* [Directions for this task]:
Please repeat nothing except the lines from the one containing "R3: 10 (SIG2, VBUS) -> 10 (GND, SIG2)" through the end of the records, exactly and without pictures.

[Start of Attachment]

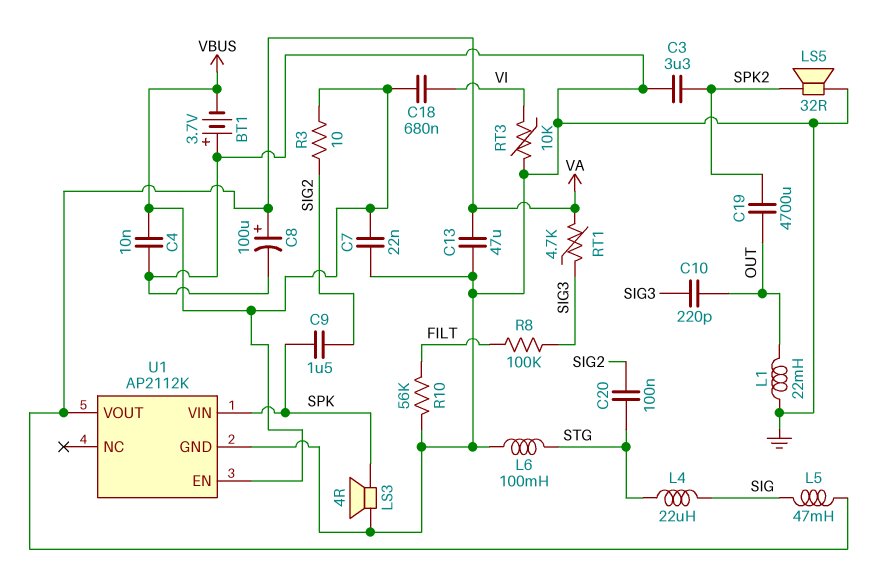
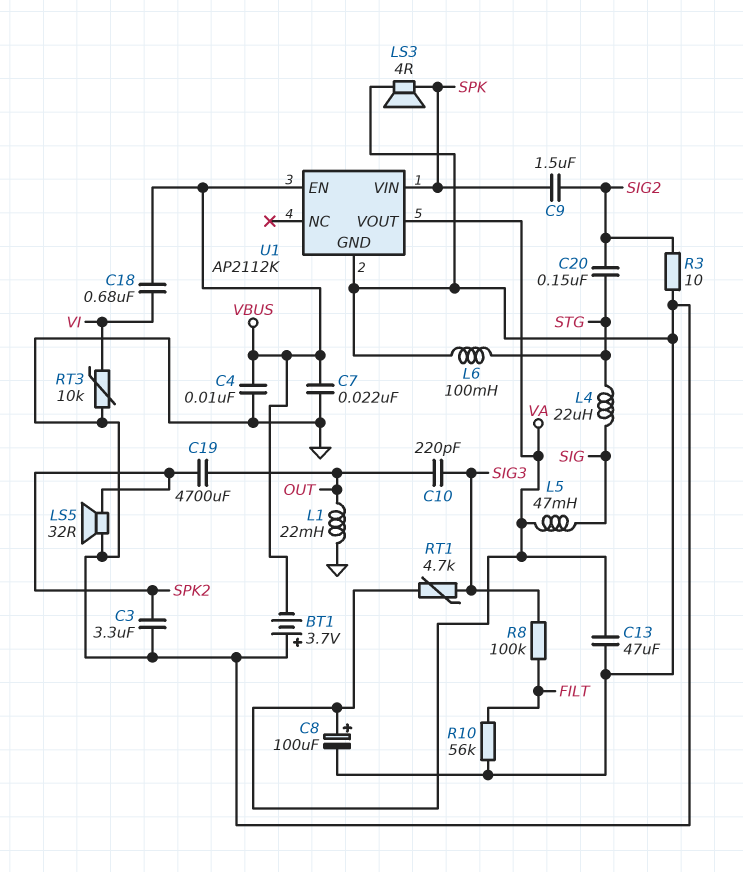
C20: 100nF (SIG2, STG) -> 150nF (SIG2, STG)
R3: 10 (SIG2, VBUS) -> 10 (GND, SIG2)

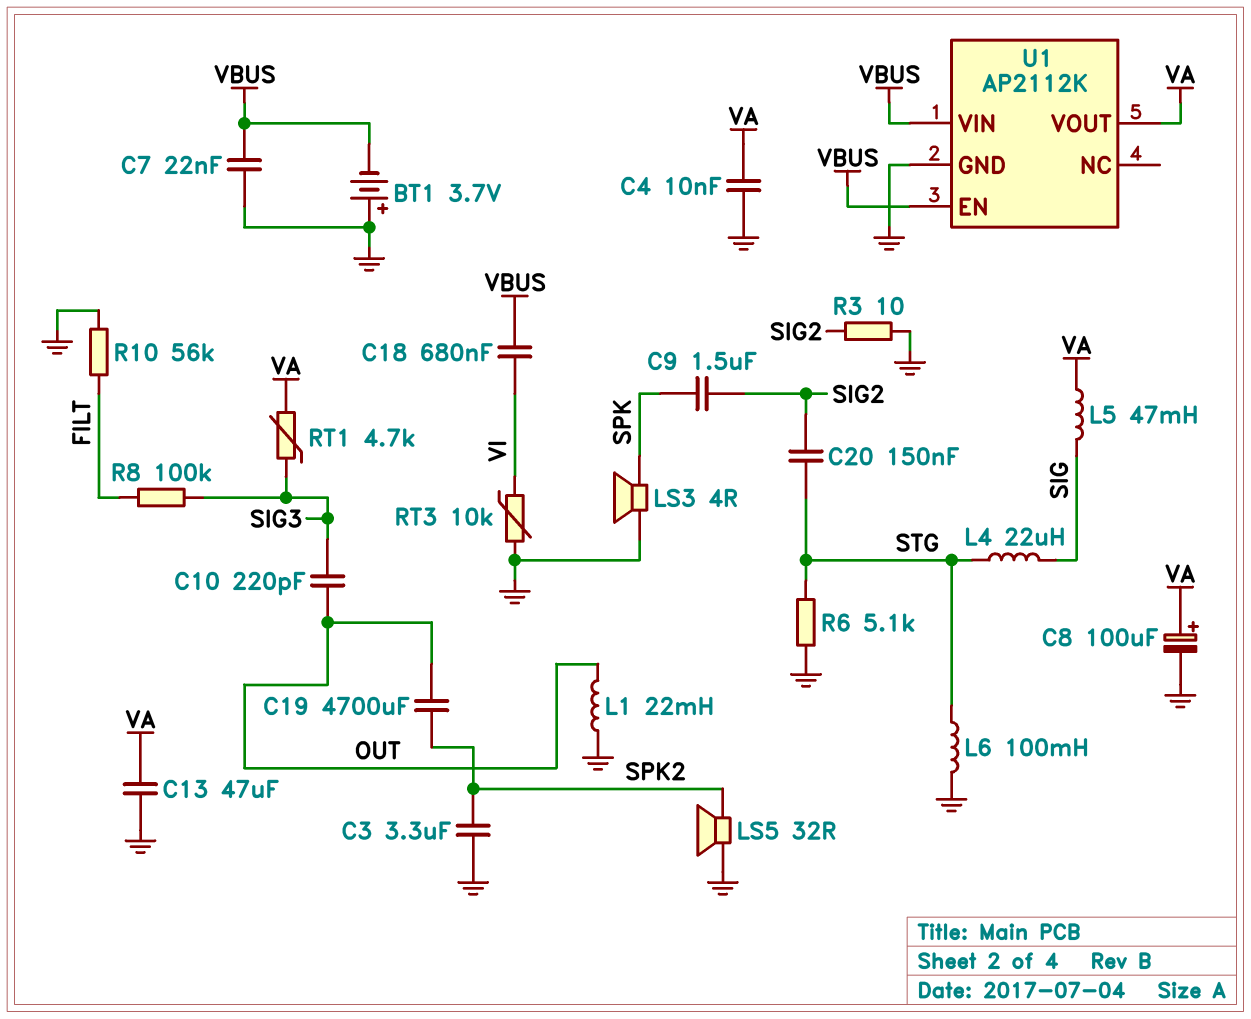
C4: 10nF (GND, VBUS) -> 10nF (GND, VA)
R6: none -> 5.1k (GND, STG)
U1 pin VIN: SPK -> VBUS

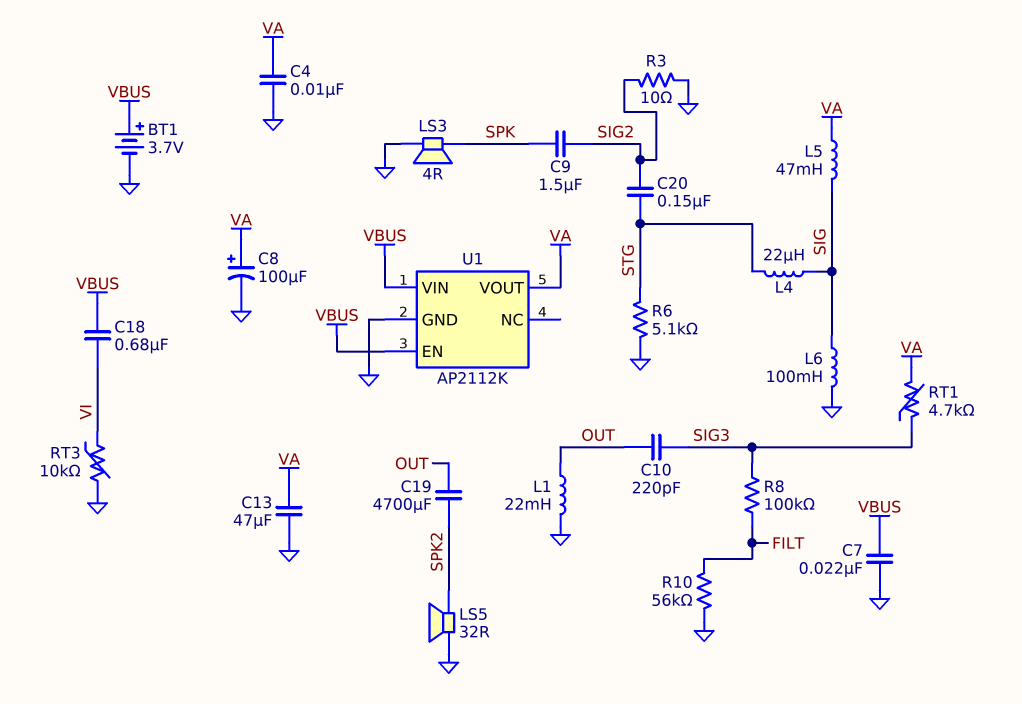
BT1: 3.7V (plus GND, minus VBUS) -> 3.7V (plus VBUS, minus GND)
C3: 3.3uF (GND, SPK2) -> none
L6: 100mH (GND, STG) -> 100mH (GND, SIG)

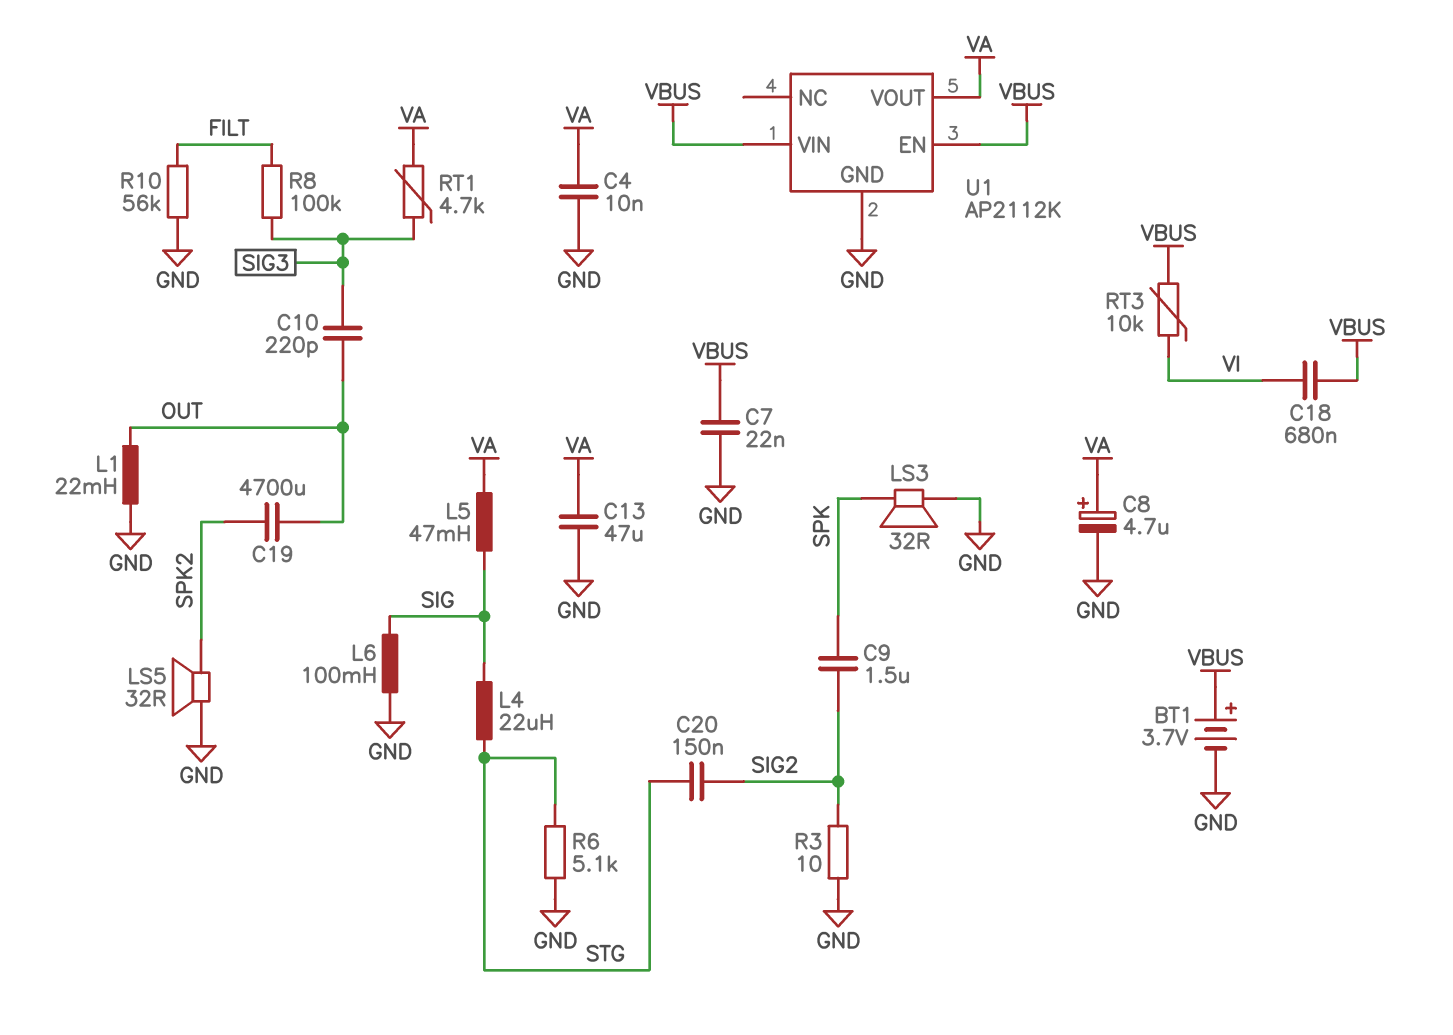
C8: 100uF (plus VA, minus GND) -> 4.7uF (plus VA, minus GND)
LS3: speaker 4R (GND, SPK) -> speaker 32R (GND, SPK)
RT3: 10k (GND, VI) -> 10k (VBUS, VI)

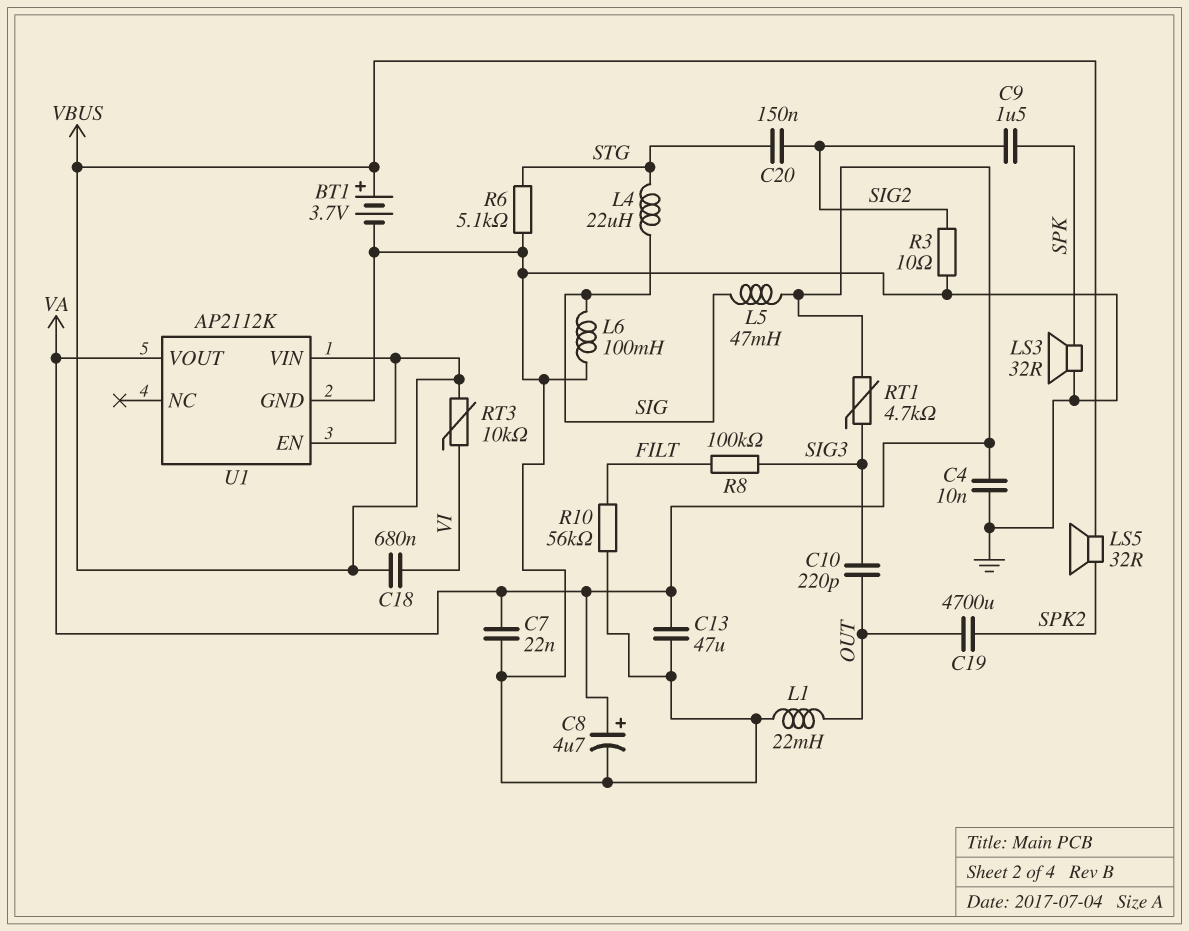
C7: 22nF (GND, VBUS) -> 22nF (GND, VA)
LS5: speaker 32R (GND, SPK2) -> speaker 32R (SPK2, VBUS)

[End of Attachment]

* [Answer for this exercise]:
R3: 10 (SIG2, VBUS) -> 10 (GND, SIG2)

C4: 10nF (GND, VBUS) -> 10nF (GND, VA)
R6: none -> 5.1k (GND, STG)
U1 pin VIN: SPK -> VBUS

BT1: 3.7V (plus GND, minus VBUS) -> 3.7V (plus VBUS, minus GND)
C3: 3.3uF (GND, SPK2) -> none
L6: 100mH (GND, STG) -> 100mH (GND, SIG)

C8: 100uF (plus VA, minus GND) -> 4.7uF (plus VA, minus GND)
LS3: speaker 4R (GND, SPK) -> speaker 32R (GND, SPK)
RT3: 10k (GND, VI) -> 10k (VBUS, VI)

C7: 22nF (GND, VBUS) -> 22nF (GND, VA)
LS5: speaker 32R (GND, SPK2) -> speaker 32R (SPK2, VBUS)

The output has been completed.